• [Problem details]: Set down every entry exactly as it stands, omitting any picture.

(Records from a dataset)
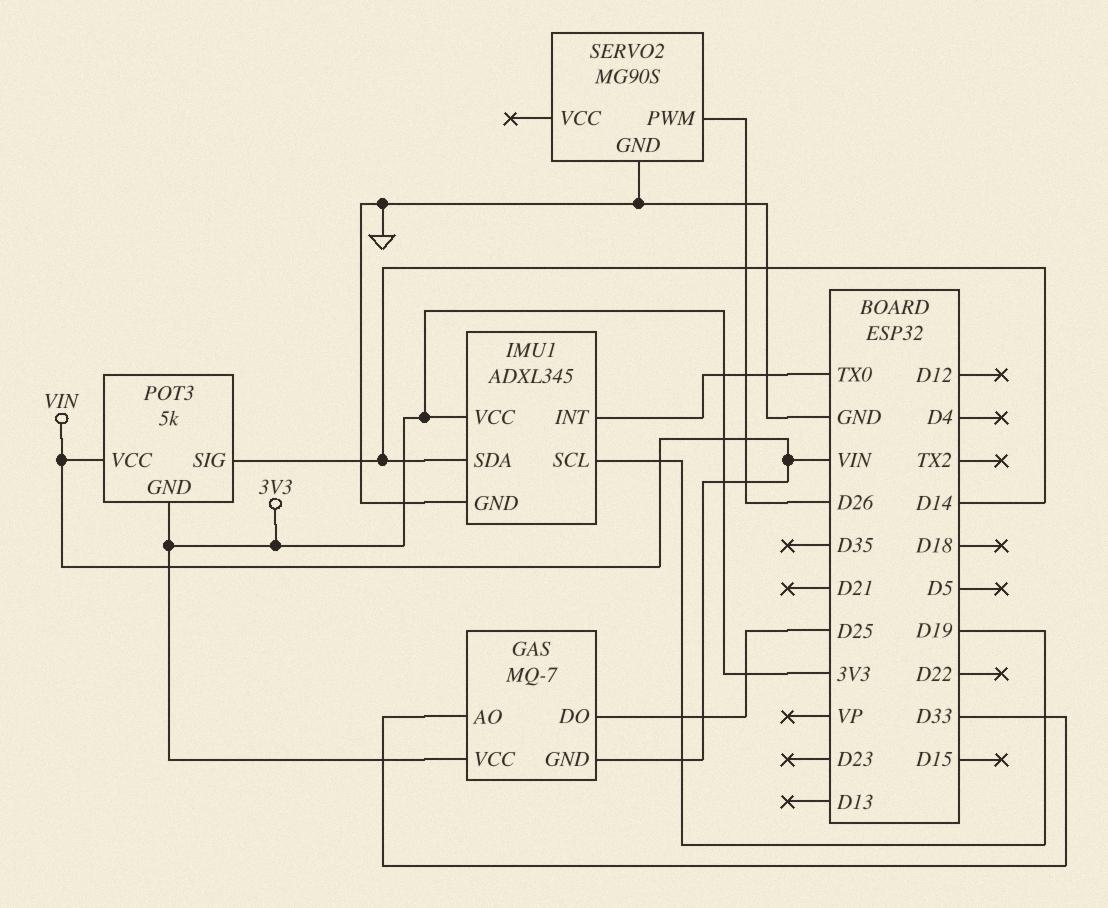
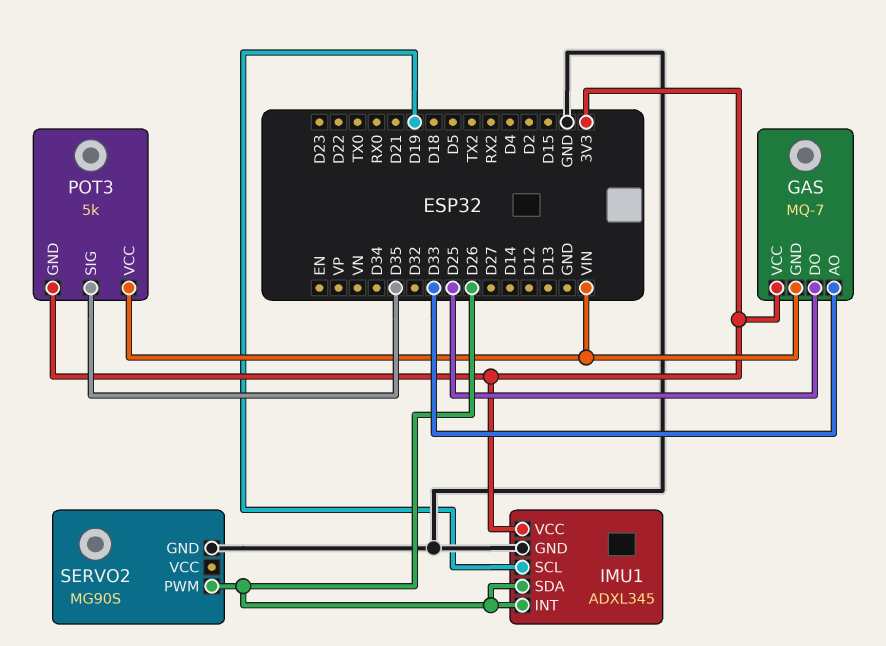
IMU1 pin INT: TX0 -> D26
IMU1 pin SDA: D14 -> D26
POT3 pin SIG: D14 -> D35

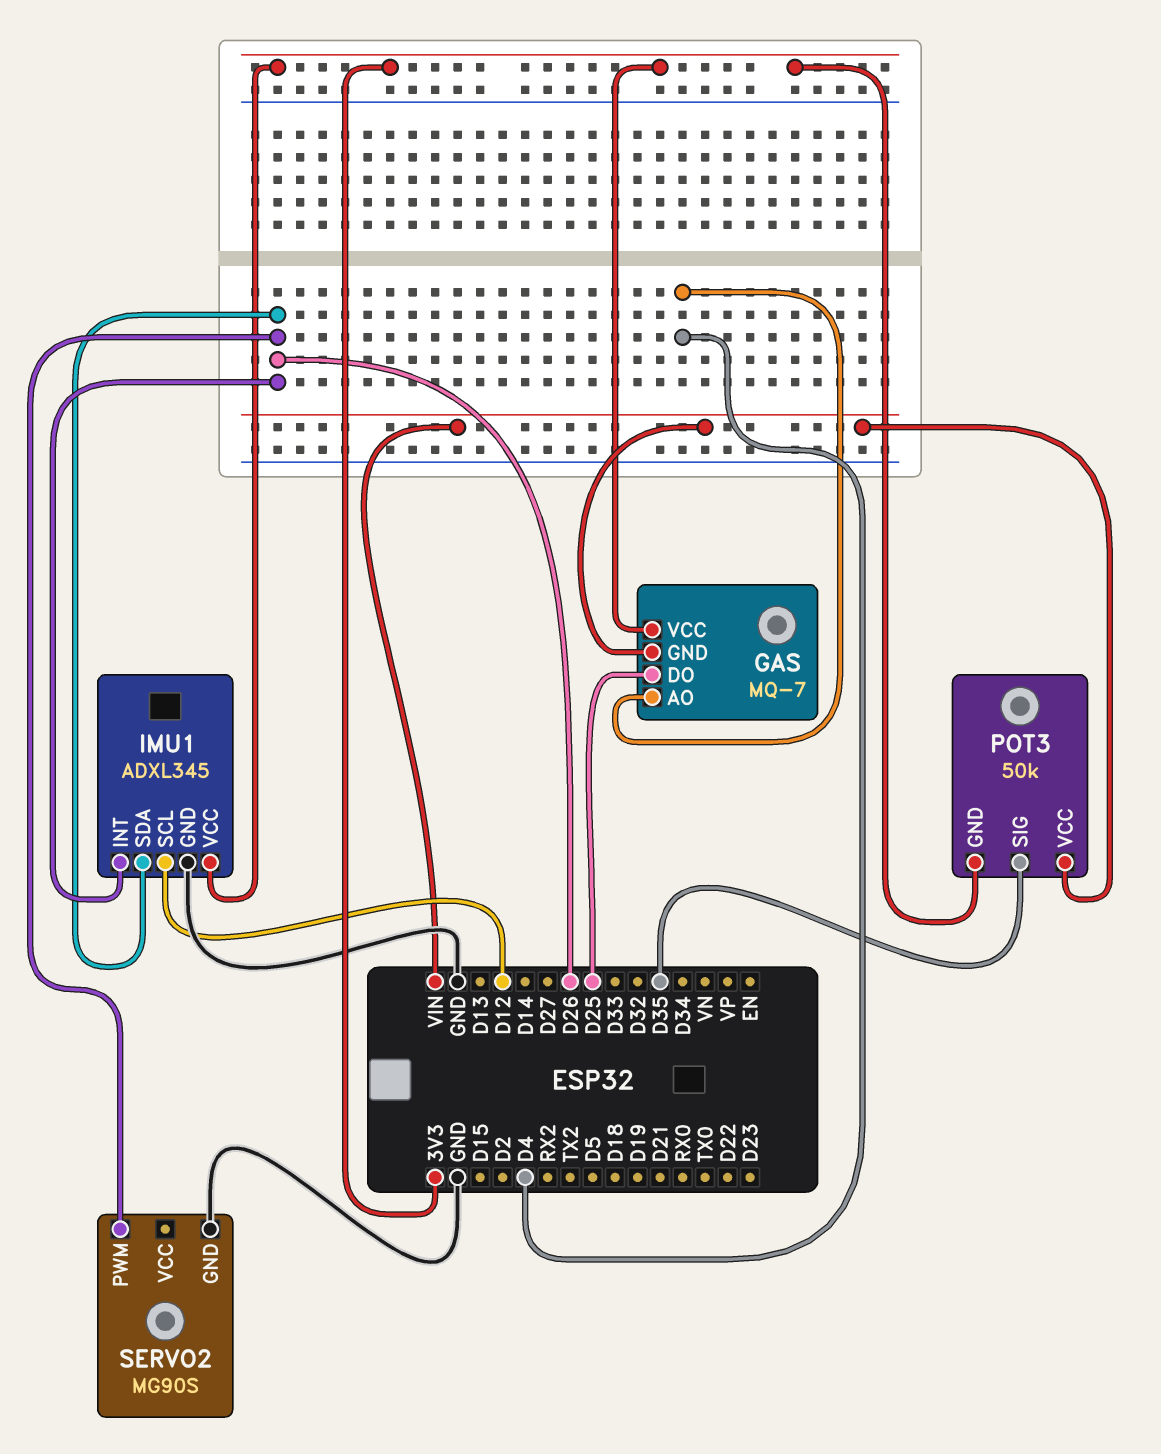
GAS pin AO: D33 -> D4
IMU1 pin SCL: D19 -> D12
POT3: 5k -> 50k

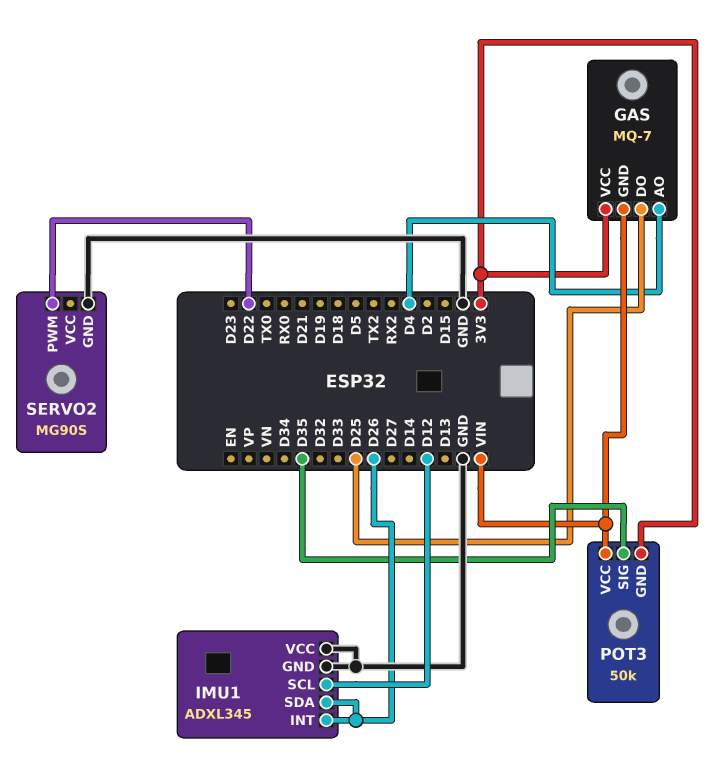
IMU1 pin VCC: 3V3 -> GND
SERVO2 pin PWM: D26 -> D22

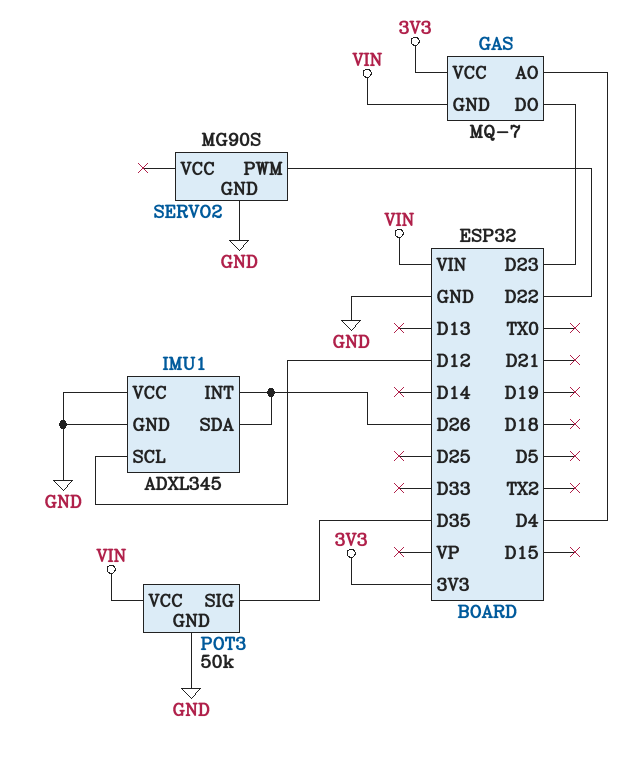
GAS pin DO: D25 -> D23
POT3 pin GND: 3V3 -> GND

• [Final answer]:
IMU1 pin INT: TX0 -> D26
IMU1 pin SDA: D14 -> D26
POT3 pin SIG: D14 -> D35

GAS pin AO: D33 -> D4
IMU1 pin SCL: D19 -> D12
POT3: 5k -> 50k

IMU1 pin VCC: 3V3 -> GND
SERVO2 pin PWM: D26 -> D22

GAS pin DO: D25 -> D23
POT3 pin GND: 3V3 -> GND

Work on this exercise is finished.